• What you should do
Of the records that follow, copy only the lines from the line containing "IMU pin INT: RX -> 3" to the line containing "RFID1 pin SS: 5 -> 12", both included, exactly as written.

————————

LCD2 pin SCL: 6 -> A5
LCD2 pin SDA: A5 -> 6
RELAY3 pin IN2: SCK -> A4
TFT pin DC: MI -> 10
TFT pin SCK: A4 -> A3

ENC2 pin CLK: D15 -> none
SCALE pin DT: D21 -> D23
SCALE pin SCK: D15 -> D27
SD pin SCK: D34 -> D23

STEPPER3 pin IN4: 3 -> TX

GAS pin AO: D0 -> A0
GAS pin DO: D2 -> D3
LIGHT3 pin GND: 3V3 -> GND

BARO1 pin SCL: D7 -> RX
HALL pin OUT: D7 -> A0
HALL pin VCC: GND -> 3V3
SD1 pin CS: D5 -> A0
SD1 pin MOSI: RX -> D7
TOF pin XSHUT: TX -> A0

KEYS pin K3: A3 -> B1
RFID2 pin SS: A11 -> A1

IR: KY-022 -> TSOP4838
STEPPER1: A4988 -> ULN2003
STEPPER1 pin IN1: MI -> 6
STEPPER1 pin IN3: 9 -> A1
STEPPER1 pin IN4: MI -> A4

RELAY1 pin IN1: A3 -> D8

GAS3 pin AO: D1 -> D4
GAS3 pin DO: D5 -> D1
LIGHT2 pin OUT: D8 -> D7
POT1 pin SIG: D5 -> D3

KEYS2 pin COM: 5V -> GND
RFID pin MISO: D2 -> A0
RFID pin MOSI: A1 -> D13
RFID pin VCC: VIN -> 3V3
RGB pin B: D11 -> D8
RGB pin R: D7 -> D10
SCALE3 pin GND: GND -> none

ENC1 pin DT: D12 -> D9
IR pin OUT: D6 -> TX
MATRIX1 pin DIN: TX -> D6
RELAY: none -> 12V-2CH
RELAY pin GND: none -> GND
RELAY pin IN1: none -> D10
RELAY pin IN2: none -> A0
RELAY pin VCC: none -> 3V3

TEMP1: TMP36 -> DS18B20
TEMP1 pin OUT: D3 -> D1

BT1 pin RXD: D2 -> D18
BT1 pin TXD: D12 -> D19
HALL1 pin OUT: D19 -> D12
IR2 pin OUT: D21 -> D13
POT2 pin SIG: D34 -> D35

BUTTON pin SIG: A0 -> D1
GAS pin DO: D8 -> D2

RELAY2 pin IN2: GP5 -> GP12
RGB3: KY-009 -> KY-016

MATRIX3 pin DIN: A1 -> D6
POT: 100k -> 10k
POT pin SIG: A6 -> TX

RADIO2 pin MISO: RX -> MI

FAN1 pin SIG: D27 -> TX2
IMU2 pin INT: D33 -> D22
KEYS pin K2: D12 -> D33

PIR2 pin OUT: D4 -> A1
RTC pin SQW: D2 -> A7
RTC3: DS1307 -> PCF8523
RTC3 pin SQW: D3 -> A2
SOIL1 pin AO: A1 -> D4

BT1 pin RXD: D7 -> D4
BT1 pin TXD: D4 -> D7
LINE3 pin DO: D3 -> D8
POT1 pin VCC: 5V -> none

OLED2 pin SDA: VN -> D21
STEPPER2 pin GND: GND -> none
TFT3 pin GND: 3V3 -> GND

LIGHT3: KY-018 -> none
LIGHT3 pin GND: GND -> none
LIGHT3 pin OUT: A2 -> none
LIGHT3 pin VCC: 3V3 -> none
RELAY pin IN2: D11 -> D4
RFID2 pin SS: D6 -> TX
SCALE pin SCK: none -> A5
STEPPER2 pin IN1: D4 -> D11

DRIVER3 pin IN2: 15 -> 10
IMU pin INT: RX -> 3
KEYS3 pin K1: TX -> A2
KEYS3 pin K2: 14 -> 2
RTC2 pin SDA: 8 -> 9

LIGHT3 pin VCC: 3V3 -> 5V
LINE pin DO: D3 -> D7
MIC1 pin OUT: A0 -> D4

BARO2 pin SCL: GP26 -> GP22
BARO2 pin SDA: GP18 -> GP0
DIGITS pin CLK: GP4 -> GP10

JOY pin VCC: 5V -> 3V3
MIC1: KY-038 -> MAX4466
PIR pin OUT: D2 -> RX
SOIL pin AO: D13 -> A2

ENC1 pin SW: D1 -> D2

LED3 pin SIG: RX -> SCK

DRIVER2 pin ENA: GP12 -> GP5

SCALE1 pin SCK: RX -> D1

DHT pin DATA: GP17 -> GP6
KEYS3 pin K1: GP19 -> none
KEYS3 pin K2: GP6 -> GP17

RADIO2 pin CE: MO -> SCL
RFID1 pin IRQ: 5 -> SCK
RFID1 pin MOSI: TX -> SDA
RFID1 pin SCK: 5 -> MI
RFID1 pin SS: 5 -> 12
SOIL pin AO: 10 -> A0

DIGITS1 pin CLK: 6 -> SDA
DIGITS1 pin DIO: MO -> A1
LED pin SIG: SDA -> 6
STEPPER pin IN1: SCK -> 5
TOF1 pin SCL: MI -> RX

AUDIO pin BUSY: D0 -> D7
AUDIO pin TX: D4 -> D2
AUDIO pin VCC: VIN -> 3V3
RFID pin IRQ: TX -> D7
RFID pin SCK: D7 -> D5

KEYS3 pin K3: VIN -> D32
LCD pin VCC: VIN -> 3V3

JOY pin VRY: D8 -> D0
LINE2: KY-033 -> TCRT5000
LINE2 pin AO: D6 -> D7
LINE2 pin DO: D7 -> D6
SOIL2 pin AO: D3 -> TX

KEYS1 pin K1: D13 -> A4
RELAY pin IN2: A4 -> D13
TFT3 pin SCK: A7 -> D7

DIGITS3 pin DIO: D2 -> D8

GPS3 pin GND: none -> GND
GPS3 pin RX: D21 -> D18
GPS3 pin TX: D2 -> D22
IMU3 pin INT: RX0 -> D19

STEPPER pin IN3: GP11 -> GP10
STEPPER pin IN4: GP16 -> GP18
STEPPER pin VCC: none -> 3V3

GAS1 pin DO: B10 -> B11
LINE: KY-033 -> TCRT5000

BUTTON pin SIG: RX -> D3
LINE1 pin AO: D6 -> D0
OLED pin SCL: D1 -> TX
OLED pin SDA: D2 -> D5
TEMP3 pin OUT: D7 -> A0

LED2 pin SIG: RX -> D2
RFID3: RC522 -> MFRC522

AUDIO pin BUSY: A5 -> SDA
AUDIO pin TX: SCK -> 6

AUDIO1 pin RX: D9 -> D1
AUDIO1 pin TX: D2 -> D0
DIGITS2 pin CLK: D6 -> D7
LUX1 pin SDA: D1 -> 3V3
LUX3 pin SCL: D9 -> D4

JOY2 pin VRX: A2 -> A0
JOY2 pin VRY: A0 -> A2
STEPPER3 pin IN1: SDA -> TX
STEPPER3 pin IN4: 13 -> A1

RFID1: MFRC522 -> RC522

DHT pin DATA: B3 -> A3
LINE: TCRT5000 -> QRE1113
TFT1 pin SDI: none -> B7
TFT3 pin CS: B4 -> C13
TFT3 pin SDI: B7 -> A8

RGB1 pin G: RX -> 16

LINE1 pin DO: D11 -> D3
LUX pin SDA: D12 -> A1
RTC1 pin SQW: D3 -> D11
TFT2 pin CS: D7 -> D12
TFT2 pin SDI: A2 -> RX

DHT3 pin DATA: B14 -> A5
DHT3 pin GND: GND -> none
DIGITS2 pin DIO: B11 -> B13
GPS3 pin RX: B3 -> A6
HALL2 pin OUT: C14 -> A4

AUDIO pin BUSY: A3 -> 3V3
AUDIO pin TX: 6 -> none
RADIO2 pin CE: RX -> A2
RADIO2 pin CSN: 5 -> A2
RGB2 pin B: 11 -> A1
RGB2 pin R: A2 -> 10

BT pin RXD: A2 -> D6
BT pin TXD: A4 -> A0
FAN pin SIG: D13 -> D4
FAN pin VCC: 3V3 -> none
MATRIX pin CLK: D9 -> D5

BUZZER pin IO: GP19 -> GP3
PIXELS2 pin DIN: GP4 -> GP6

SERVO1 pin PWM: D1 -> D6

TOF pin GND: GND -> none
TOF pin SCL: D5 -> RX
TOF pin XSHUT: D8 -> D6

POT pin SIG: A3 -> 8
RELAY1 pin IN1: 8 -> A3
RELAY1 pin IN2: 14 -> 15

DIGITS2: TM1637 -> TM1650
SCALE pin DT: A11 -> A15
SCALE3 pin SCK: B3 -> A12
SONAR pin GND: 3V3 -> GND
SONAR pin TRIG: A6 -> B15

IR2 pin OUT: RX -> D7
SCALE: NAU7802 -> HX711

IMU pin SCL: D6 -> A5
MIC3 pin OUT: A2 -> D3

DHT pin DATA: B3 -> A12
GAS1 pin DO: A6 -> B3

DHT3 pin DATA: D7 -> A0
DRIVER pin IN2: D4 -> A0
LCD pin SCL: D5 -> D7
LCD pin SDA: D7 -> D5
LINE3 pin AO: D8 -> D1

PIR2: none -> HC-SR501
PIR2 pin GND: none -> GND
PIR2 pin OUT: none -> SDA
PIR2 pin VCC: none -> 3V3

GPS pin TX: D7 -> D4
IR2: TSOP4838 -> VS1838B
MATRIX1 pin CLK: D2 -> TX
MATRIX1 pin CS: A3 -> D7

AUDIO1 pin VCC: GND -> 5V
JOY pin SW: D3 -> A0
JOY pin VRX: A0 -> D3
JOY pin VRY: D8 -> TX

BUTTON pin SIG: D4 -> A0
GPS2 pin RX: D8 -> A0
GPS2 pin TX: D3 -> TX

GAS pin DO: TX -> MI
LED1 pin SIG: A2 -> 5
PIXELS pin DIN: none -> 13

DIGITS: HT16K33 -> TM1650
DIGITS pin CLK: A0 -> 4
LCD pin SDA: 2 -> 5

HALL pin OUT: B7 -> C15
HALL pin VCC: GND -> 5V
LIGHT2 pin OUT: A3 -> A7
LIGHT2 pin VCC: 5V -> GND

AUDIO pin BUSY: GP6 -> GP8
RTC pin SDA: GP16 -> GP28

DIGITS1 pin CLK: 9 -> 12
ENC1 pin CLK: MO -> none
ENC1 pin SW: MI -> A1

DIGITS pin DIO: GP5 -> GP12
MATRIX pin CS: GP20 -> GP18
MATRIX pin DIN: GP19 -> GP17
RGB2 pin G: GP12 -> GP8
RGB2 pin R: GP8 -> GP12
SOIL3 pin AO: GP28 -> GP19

————————

• Worked solution
IMU pin INT: RX -> 3
KEYS3 pin K1: TX -> A2
KEYS3 pin K2: 14 -> 2
RTC2 pin SDA: 8 -> 9

LIGHT3 pin VCC: 3V3 -> 5V
LINE pin DO: D3 -> D7
MIC1 pin OUT: A0 -> D4

BARO2 pin SCL: GP26 -> GP22
BARO2 pin SDA: GP18 -> GP0
DIGITS pin CLK: GP4 -> GP10

JOY pin VCC: 5V -> 3V3
MIC1: KY-038 -> MAX4466
PIR pin OUT: D2 -> RX
SOIL pin AO: D13 -> A2

ENC1 pin SW: D1 -> D2

LED3 pin SIG: RX -> SCK

DRIVER2 pin ENA: GP12 -> GP5

SCALE1 pin SCK: RX -> D1

DHT pin DATA: GP17 -> GP6
KEYS3 pin K1: GP19 -> none
KEYS3 pin K2: GP6 -> GP17

RADIO2 pin CE: MO -> SCL
RFID1 pin IRQ: 5 -> SCK
RFID1 pin MOSI: TX -> SDA
RFID1 pin SCK: 5 -> MI
RFID1 pin SS: 5 -> 12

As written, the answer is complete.